Source material Block Start

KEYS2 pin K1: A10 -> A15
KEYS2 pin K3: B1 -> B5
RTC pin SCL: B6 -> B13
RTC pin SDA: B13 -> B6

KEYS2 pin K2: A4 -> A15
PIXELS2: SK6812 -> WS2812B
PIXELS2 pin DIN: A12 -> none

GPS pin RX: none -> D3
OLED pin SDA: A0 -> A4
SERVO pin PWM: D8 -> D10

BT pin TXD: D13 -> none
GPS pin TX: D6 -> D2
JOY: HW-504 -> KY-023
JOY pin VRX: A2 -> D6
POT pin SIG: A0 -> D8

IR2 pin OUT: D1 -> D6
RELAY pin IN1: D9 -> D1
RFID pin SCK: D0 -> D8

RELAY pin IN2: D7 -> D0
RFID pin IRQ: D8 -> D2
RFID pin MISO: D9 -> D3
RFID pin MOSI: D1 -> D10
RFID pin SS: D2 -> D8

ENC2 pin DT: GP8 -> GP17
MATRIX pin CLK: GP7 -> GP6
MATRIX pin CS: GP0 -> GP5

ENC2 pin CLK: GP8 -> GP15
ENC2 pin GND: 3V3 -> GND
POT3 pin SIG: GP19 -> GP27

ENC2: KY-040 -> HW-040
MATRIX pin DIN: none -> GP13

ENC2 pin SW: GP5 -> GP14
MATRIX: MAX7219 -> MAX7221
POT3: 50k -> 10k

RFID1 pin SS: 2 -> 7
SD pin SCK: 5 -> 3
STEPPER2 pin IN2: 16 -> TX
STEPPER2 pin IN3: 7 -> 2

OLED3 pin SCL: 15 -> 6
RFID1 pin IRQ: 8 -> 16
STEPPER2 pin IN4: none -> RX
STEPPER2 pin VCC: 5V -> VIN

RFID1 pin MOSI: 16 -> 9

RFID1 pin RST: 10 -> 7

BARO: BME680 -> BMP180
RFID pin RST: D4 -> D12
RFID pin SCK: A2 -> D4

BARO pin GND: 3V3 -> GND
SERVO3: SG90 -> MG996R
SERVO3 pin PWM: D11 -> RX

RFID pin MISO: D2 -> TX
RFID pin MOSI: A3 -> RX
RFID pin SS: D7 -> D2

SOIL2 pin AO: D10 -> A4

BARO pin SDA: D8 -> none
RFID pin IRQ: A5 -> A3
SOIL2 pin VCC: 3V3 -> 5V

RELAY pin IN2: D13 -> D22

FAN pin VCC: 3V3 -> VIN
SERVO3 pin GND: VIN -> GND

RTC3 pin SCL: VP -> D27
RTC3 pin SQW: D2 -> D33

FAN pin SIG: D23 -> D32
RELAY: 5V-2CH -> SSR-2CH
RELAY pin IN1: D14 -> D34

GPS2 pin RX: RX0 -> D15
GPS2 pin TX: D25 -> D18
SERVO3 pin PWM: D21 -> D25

Source material Block End

Work order. Nothing in the records should be altered when they are written out again.

Solution for this task.
KEYS2 pin K1: A10 -> A15
KEYS2 pin K3: B1 -> B5
RTC pin SCL: B6 -> B13
RTC pin SDA: B13 -> B6

KEYS2 pin K2: A4 -> A15
PIXELS2: SK6812 -> WS2812B
PIXELS2 pin DIN: A12 -> none

GPS pin RX: none -> D3
OLED pin SDA: A0 -> A4
SERVO pin PWM: D8 -> D10

BT pin TXD: D13 -> none
GPS pin TX: D6 -> D2
JOY: HW-504 -> KY-023
JOY pin VRX: A2 -> D6
POT pin SIG: A0 -> D8

IR2 pin OUT: D1 -> D6
RELAY pin IN1: D9 -> D1
RFID pin SCK: D0 -> D8

RELAY pin IN2: D7 -> D0
RFID pin IRQ: D8 -> D2
RFID pin MISO: D9 -> D3
RFID pin MOSI: D1 -> D10
RFID pin SS: D2 -> D8

ENC2 pin DT: GP8 -> GP17
MATRIX pin CLK: GP7 -> GP6
MATRIX pin CS: GP0 -> GP5

ENC2 pin CLK: GP8 -> GP15
ENC2 pin GND: 3V3 -> GND
POT3 pin SIG: GP19 -> GP27

ENC2: KY-040 -> HW-040
MATRIX pin DIN: none -> GP13

ENC2 pin SW: GP5 -> GP14
MATRIX: MAX7219 -> MAX7221
POT3: 50k -> 10k

RFID1 pin SS: 2 -> 7
SD pin SCK: 5 -> 3
STEPPER2 pin IN2: 16 -> TX
STEPPER2 pin IN3: 7 -> 2

OLED3 pin SCL: 15 -> 6
RFID1 pin IRQ: 8 -> 16
STEPPER2 pin IN4: none -> RX
STEPPER2 pin VCC: 5V -> VIN

RFID1 pin MOSI: 16 -> 9

RFID1 pin RST: 10 -> 7

BARO: BME680 -> BMP180
RFID pin RST: D4 -> D12
RFID pin SCK: A2 -> D4

BARO pin GND: 3V3 -> GND
SERVO3: SG90 -> MG996R
SERVO3 pin PWM: D11 -> RX

RFID pin MISO: D2 -> TX
RFID pin MOSI: A3 -> RX
RFID pin SS: D7 -> D2

SOIL2 pin AO: D10 -> A4

BARO pin SDA: D8 -> none
RFID pin IRQ: A5 -> A3
SOIL2 pin VCC: 3V3 -> 5V

RELAY pin IN2: D13 -> D22

FAN pin VCC: 3V3 -> VIN
SERVO3 pin GND: VIN -> GND

RTC3 pin SCL: VP -> D27
RTC3 pin SQW: D2 -> D33

FAN pin SIG: D23 -> D32
RELAY: 5V-2CH -> SSR-2CH
RELAY pin IN1: D14 -> D34

GPS2 pin RX: RX0 -> D15
GPS2 pin TX: D25 -> D18
SERVO3 pin PWM: D21 -> D25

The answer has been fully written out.